__WHAT IS NEEDED__: Repeat, exactly as written, the lines from the one with "green ellipse: moved 21 px left, 2 px up" to the final line of the listing, and keep every picture out.

__INFORMATION__:

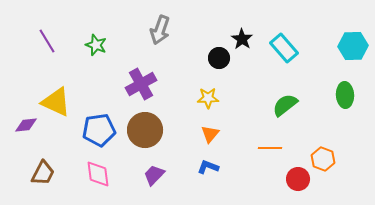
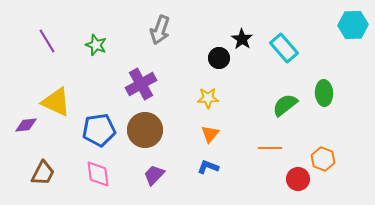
cyan hexagon: moved 21 px up
green ellipse: moved 21 px left, 2 px up
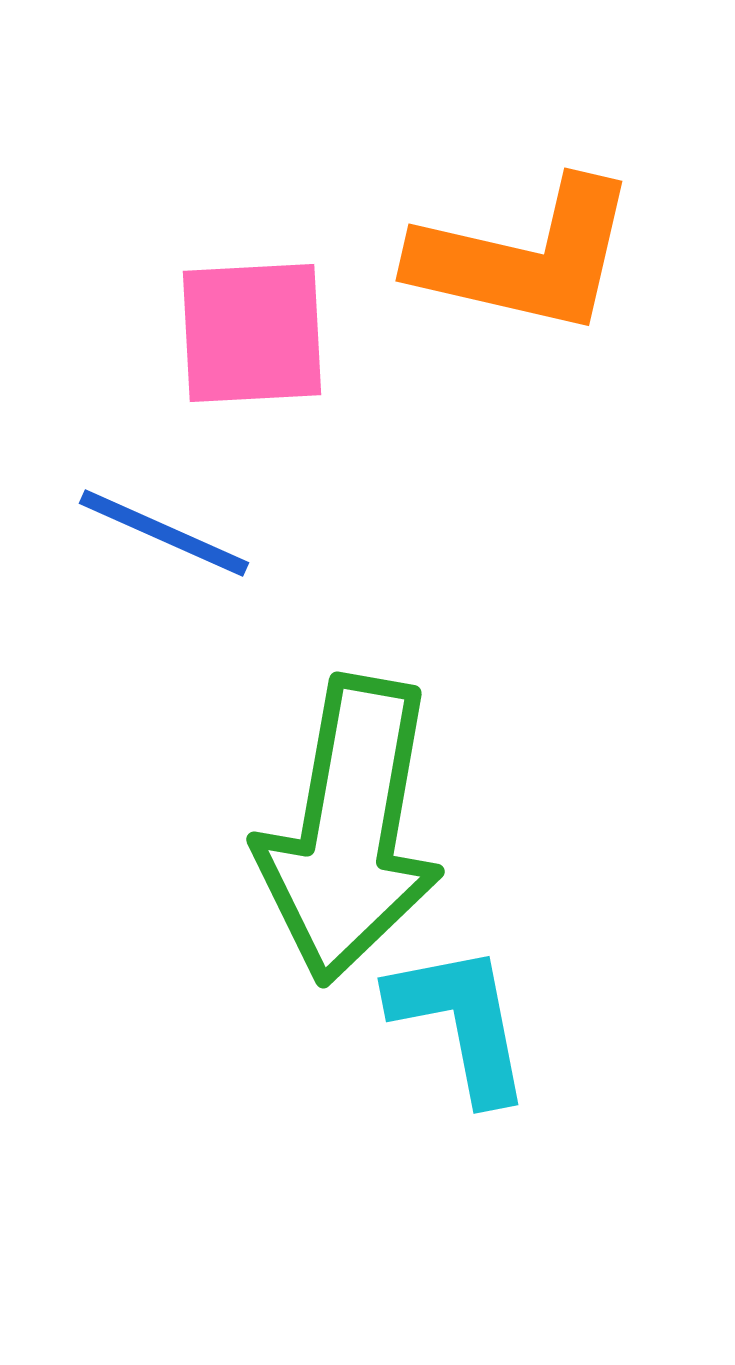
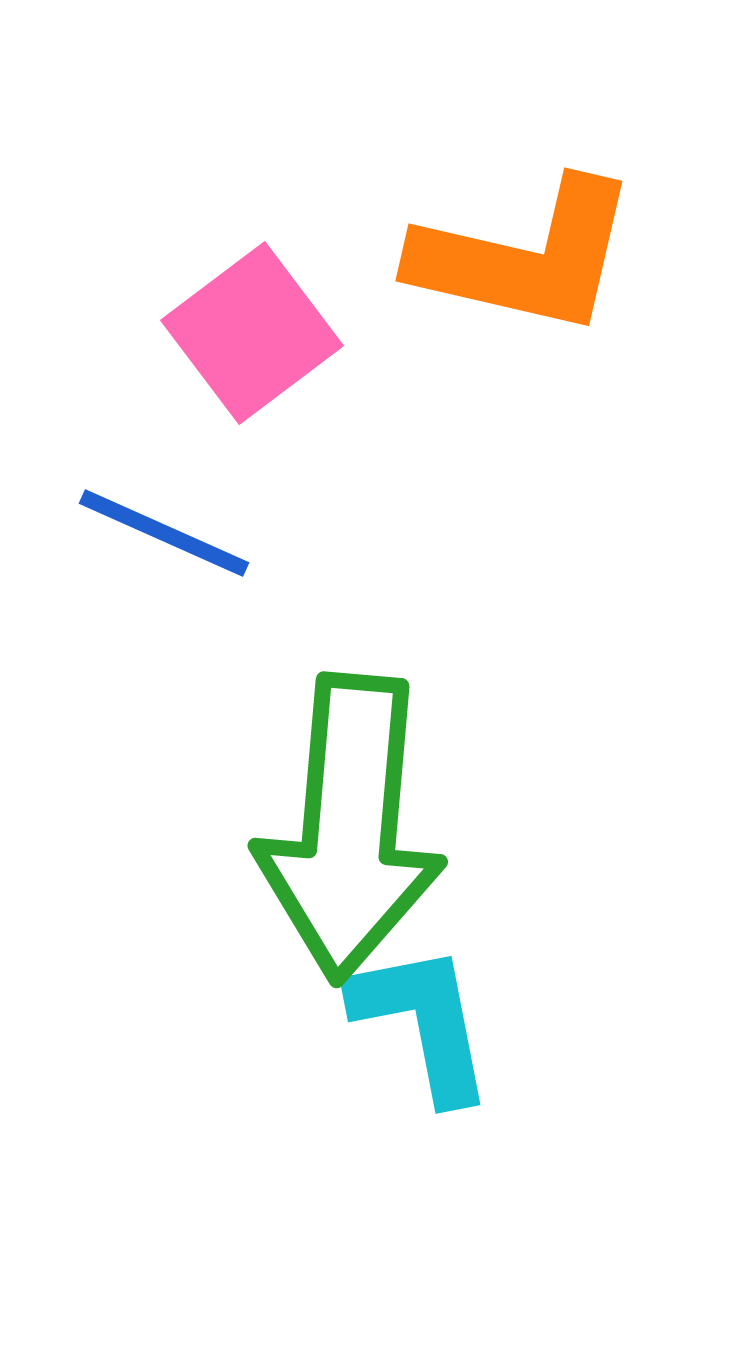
pink square: rotated 34 degrees counterclockwise
green arrow: moved 2 px up; rotated 5 degrees counterclockwise
cyan L-shape: moved 38 px left
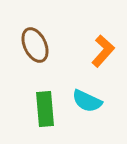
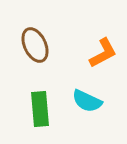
orange L-shape: moved 2 px down; rotated 20 degrees clockwise
green rectangle: moved 5 px left
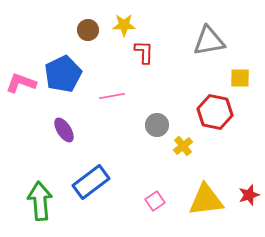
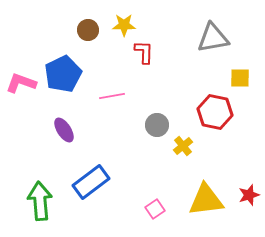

__WRITTEN ANSWER__:
green ellipse: moved 21 px left, 2 px up
pink square: rotated 34 degrees counterclockwise
green arrow: moved 2 px up; rotated 5 degrees counterclockwise
cyan L-shape: moved 38 px left
orange L-shape: moved 2 px down; rotated 20 degrees clockwise
green rectangle: moved 5 px left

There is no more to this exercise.